[Exercise material — start]

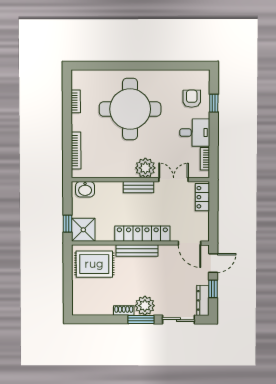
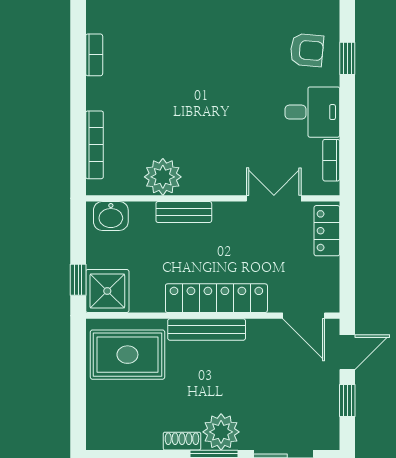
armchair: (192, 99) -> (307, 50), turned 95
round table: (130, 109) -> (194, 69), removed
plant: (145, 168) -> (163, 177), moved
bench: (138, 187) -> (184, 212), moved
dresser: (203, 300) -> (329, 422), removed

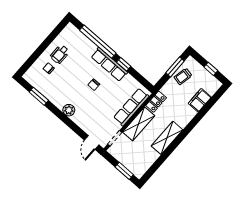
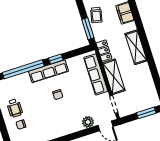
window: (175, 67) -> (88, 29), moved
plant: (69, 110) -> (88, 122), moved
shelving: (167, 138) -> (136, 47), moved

[Exercise material — finish]
[Exercise material — start]

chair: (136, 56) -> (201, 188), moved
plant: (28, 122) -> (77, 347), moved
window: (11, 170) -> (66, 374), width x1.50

[Exercise material — finish]
[Exercise material — start]

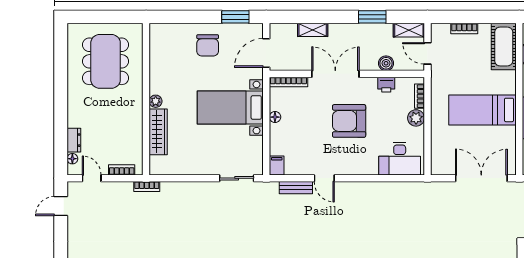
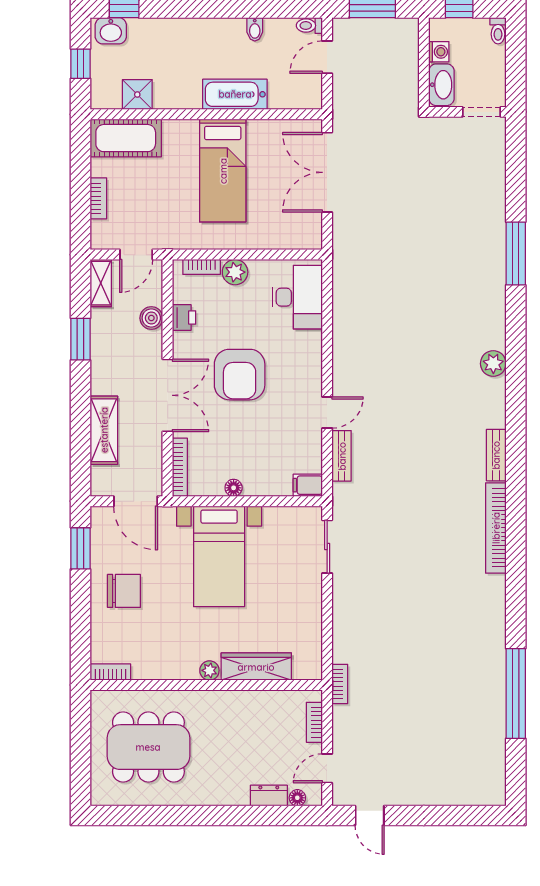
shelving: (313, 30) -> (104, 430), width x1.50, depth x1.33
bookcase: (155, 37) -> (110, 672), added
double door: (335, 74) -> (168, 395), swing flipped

[Exercise material — finish]

Instructions to follow:
Using the material above, return each line in which the word "window" occurs.

Final answer:
window: (175, 67) -> (88, 29), moved
window: (11, 170) -> (66, 374), width x1.50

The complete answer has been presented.